#### PROVIDED DATA
——

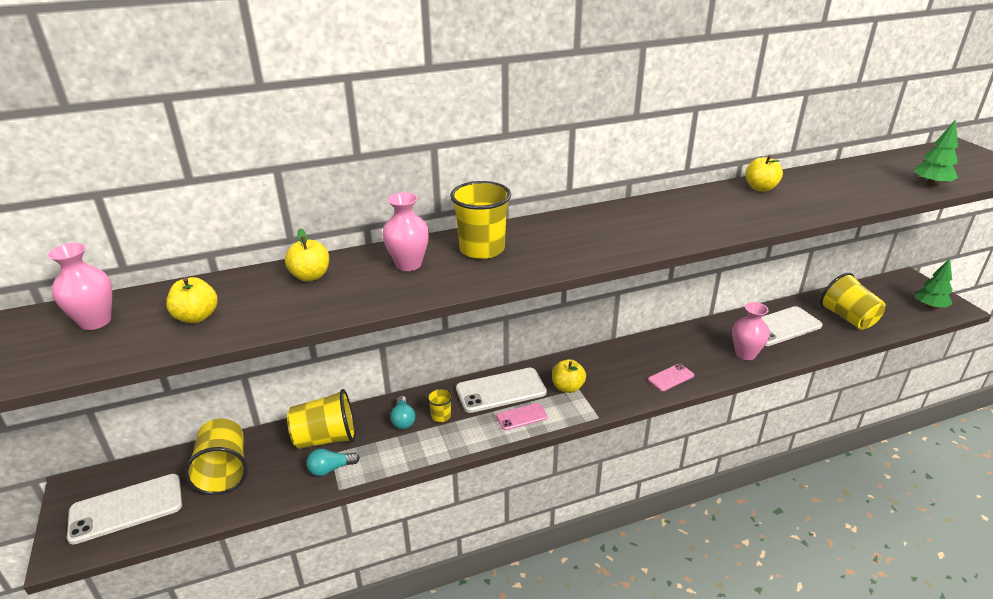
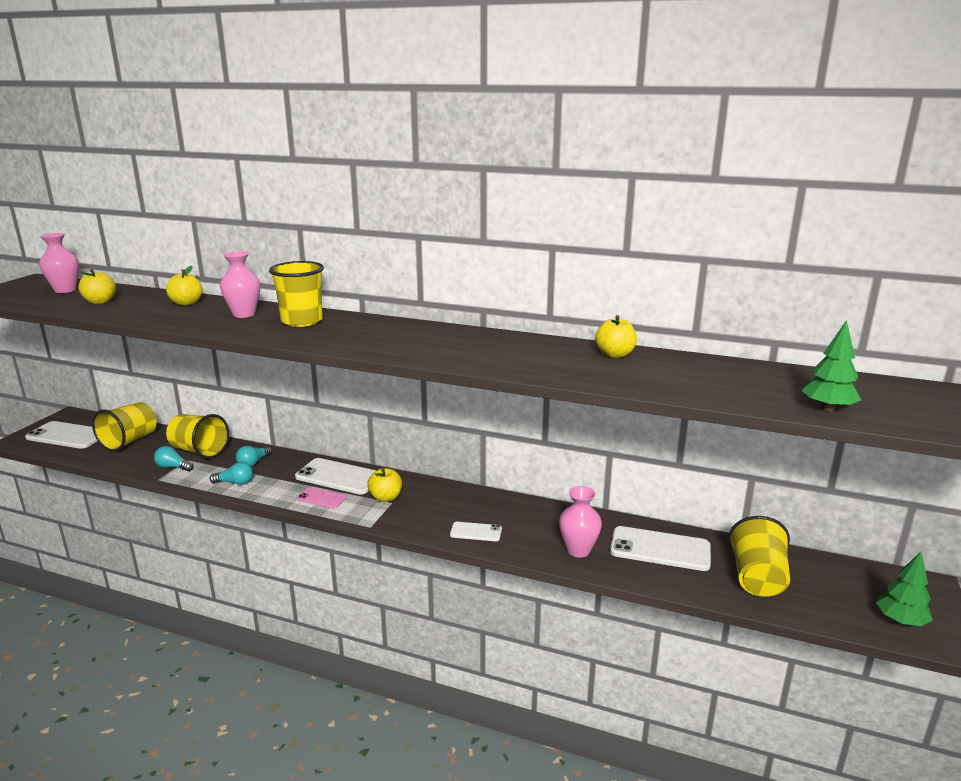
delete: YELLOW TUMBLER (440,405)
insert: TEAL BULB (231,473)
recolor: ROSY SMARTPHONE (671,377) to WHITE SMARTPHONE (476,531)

——

#### WHAT IS BEING ASKED
Write the "insert: TEAL BULB (231,473)" line and all later lines exactly. Stop at the end of the data.

#### RESULT OF THE EXERCISE
insert: TEAL BULB (231,473)
recolor: ROSY SMARTPHONE (671,377) to WHITE SMARTPHONE (476,531)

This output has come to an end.